**YOUR OBJECTIVE:**
All entries below are to be returned exactly, with pictures left out.

**INFORMATION SUPPLIED:**

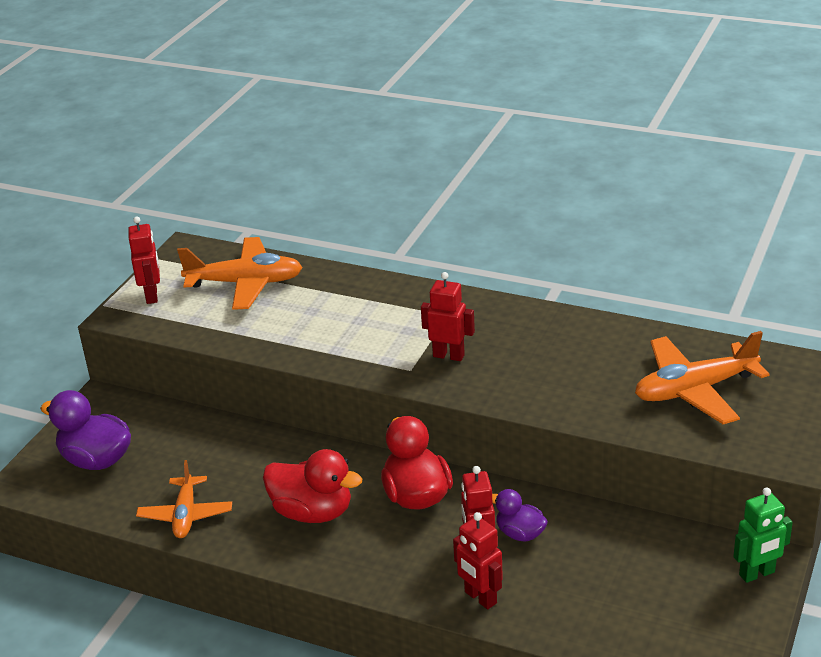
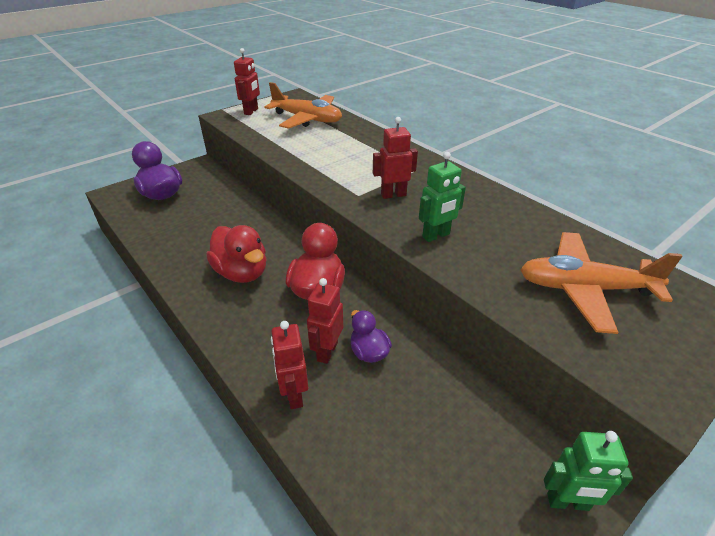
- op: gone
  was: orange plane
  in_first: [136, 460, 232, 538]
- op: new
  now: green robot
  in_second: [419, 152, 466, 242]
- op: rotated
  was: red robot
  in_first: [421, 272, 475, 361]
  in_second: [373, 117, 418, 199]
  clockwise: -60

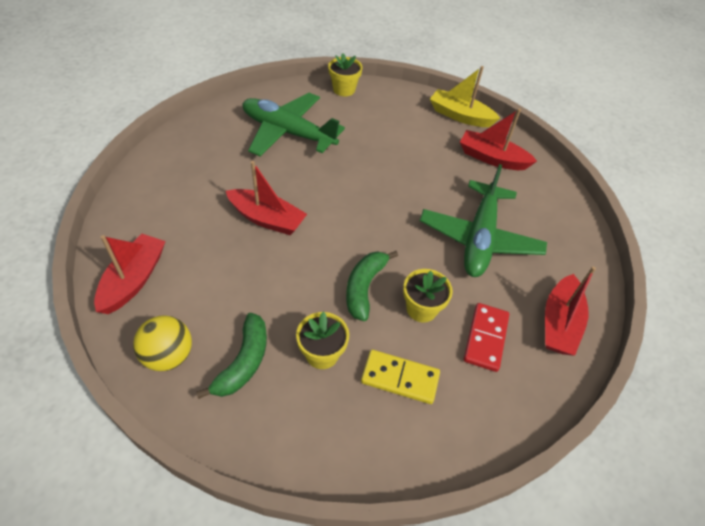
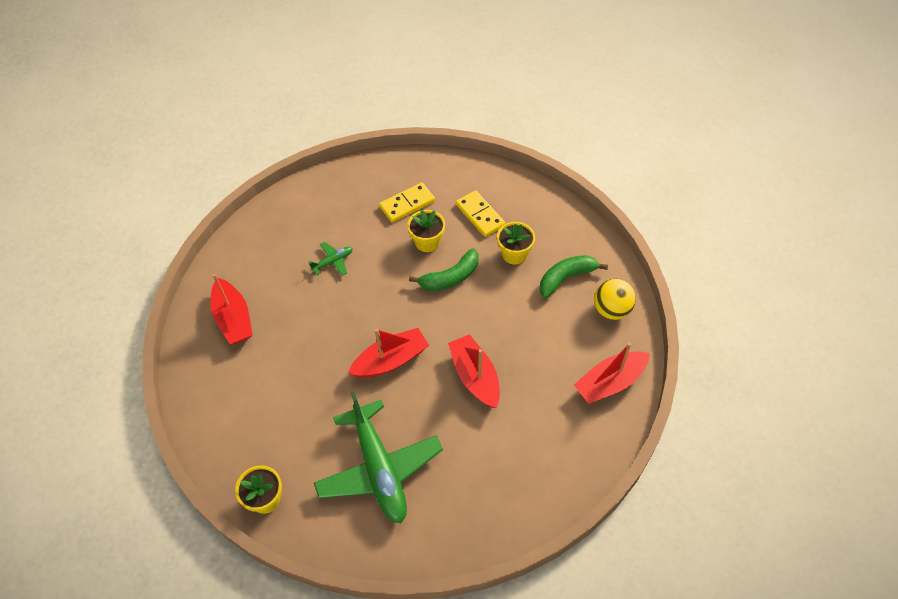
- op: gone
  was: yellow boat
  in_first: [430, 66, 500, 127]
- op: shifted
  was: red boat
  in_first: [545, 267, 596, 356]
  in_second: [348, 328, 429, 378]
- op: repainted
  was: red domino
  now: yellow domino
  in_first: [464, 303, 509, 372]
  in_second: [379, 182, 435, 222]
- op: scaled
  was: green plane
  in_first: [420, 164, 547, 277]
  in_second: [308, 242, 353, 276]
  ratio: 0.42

**OUTPUT OF THE TASK:**
- op: gone
  was: orange plane
  in_first: [136, 460, 232, 538]
- op: new
  now: green robot
  in_second: [419, 152, 466, 242]
- op: rotated
  was: red robot
  in_first: [421, 272, 475, 361]
  in_second: [373, 117, 418, 199]
  clockwise: -60

- op: gone
  was: yellow boat
  in_first: [430, 66, 500, 127]
- op: shifted
  was: red boat
  in_first: [545, 267, 596, 356]
  in_second: [348, 328, 429, 378]
- op: repainted
  was: red domino
  now: yellow domino
  in_first: [464, 303, 509, 372]
  in_second: [379, 182, 435, 222]
- op: scaled
  was: green plane
  in_first: [420, 164, 547, 277]
  in_second: [308, 242, 353, 276]
  ratio: 0.42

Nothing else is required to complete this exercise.